▸ Set exercise
Identify every line containing the word "field" and reproduce each one.

[Extracted data entries]
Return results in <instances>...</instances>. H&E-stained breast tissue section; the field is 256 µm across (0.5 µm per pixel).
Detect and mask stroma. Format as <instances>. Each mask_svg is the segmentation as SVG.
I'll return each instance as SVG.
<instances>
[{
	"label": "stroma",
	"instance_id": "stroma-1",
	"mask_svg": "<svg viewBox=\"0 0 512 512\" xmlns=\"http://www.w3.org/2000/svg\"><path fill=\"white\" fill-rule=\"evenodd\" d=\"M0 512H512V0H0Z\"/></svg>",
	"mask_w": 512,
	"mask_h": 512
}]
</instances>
==
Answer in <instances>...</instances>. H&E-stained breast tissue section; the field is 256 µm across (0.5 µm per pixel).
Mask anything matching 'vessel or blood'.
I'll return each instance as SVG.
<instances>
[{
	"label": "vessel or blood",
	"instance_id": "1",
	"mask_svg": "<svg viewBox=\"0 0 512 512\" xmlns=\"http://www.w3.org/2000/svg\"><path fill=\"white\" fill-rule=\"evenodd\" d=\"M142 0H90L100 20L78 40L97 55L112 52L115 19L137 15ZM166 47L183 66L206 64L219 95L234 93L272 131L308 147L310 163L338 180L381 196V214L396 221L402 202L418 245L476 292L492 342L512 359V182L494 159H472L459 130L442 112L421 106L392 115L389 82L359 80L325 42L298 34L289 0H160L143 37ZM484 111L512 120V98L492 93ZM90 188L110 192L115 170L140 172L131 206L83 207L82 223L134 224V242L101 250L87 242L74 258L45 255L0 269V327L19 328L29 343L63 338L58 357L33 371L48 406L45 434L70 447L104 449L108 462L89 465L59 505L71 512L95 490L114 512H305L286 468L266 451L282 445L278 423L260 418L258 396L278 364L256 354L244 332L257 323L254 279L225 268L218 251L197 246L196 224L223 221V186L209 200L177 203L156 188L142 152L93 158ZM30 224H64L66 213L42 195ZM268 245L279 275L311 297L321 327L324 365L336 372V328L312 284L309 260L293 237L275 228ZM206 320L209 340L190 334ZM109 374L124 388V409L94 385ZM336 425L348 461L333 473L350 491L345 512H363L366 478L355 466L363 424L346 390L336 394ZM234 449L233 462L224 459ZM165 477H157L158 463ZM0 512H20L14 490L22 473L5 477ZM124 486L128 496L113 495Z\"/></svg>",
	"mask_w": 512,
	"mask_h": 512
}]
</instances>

▸ Output of the task
Return results in <instances>...</instances>. H&E-stained breast tissue section; the field is 256 µm across (0.5 µm per pixel).
Answer in <instances>...</instances>. H&E-stained breast tissue section; the field is 256 µm across (0.5 µm per pixel).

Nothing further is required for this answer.